:: RECORDS FOR THE TASK
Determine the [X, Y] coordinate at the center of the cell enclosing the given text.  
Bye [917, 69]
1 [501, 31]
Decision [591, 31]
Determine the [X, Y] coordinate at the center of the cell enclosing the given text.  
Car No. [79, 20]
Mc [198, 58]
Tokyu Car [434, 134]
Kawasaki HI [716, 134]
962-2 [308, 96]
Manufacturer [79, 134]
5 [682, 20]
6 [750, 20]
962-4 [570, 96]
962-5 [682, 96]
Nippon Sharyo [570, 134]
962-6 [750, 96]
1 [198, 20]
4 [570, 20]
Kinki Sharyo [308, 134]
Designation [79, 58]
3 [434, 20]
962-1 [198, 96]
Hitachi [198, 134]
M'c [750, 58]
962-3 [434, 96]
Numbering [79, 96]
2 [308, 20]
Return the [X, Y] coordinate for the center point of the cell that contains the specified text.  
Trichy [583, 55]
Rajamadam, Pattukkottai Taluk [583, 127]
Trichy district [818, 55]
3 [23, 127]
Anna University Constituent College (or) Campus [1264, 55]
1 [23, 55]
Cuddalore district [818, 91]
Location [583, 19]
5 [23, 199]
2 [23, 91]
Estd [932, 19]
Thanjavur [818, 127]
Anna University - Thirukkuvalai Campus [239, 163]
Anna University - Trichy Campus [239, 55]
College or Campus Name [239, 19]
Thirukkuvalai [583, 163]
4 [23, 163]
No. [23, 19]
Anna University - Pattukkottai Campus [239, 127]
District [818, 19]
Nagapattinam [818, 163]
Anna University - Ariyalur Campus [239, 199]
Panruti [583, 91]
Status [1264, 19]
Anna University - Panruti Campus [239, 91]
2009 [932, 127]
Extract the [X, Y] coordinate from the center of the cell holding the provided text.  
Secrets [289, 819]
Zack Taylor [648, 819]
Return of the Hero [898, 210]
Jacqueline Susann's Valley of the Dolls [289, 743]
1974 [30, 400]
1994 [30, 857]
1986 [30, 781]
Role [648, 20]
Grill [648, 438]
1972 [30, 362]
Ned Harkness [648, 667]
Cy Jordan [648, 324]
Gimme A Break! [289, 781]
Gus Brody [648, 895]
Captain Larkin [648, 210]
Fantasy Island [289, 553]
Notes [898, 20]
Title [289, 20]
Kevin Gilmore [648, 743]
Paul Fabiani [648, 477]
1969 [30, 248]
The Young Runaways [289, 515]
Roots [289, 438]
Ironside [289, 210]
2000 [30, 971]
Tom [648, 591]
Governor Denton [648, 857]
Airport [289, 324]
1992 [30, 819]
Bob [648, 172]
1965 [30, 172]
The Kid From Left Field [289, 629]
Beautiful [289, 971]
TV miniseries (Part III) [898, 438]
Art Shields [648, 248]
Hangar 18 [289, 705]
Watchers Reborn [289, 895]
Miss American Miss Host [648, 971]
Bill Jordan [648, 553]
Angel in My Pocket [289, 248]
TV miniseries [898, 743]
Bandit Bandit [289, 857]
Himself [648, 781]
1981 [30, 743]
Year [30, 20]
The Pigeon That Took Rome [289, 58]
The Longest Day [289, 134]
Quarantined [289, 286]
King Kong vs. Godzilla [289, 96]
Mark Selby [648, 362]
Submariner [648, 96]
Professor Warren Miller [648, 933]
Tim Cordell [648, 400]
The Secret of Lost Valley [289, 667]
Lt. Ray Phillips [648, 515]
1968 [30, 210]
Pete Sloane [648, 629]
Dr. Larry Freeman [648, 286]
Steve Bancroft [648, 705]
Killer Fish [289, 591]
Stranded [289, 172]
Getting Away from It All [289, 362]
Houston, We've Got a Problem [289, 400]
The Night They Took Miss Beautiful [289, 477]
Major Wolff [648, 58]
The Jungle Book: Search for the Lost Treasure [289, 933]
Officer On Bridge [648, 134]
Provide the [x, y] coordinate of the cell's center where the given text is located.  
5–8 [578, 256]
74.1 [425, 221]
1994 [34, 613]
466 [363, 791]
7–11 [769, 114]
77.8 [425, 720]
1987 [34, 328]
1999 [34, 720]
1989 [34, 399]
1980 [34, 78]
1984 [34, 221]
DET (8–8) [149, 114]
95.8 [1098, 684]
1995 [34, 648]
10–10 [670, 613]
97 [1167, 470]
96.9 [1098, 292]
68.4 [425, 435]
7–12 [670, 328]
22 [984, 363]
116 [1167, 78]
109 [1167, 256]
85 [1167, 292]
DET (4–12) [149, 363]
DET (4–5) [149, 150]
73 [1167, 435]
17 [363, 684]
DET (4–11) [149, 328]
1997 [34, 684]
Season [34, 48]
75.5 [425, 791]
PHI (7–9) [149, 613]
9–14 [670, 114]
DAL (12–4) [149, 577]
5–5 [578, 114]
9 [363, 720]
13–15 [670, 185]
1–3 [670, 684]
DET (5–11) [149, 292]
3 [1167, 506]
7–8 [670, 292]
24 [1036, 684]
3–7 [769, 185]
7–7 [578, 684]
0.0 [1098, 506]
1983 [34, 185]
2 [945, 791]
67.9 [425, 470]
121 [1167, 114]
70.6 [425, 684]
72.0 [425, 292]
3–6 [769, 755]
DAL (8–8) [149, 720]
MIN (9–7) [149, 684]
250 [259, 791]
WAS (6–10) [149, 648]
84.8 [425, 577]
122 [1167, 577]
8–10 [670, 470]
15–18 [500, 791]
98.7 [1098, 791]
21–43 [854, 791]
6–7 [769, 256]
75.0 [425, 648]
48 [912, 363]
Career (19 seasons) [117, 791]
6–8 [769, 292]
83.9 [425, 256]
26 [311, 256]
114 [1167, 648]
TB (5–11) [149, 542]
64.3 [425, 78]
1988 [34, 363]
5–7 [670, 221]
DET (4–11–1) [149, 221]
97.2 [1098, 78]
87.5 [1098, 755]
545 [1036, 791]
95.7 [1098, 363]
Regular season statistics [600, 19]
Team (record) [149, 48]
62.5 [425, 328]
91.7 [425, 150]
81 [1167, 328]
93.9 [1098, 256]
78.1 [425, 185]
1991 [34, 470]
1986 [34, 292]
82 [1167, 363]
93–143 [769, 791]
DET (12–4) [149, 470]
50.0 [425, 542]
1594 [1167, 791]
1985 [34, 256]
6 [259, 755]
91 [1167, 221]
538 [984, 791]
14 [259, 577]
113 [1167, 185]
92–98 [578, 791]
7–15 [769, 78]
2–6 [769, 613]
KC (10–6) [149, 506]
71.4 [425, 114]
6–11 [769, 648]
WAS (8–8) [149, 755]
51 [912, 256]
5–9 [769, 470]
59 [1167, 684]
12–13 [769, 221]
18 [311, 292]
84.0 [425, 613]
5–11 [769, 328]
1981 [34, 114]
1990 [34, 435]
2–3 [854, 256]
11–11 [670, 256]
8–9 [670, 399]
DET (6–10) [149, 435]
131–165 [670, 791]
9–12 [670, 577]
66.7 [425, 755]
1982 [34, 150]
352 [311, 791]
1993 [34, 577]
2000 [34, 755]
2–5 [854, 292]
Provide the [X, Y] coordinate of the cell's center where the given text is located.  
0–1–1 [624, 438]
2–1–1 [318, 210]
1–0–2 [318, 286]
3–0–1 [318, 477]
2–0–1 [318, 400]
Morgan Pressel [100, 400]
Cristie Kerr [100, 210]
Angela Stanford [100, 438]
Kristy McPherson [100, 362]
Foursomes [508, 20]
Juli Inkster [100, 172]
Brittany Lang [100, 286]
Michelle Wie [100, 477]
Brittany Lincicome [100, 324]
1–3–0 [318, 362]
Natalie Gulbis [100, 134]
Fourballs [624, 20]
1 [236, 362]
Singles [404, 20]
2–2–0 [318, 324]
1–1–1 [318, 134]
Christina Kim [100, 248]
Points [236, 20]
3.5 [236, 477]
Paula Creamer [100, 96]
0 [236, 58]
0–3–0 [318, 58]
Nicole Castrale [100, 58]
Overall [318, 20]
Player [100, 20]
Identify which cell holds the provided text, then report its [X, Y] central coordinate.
::::
STATED GOAL.
Turn the data, from its first line up to and including the line with "962-5 [682, 96]", into a JSON list of strings with one string per line and blank lines omitted.

EXERCISE RESPONSE.
[
  "Determine the [X, Y] coordinate at the center of the cell enclosing the given text.  ",
  "Bye [917, 69]",
  "1 [501, 31]",
  "Decision [591, 31]",
  "Determine the [X, Y] coordinate at the center of the cell enclosing the given text.  ",
  "Car No. [79, 20]",
  "Mc [198, 58]",
  "Tokyu Car [434, 134]",
  "Kawasaki HI [716, 134]",
  "962-2 [308, 96]",
  "Manufacturer [79, 134]",
  "5 [682, 20]",
  "6 [750, 20]",
  "962-4 [570, 96]",
  "962-5 [682, 96]"
]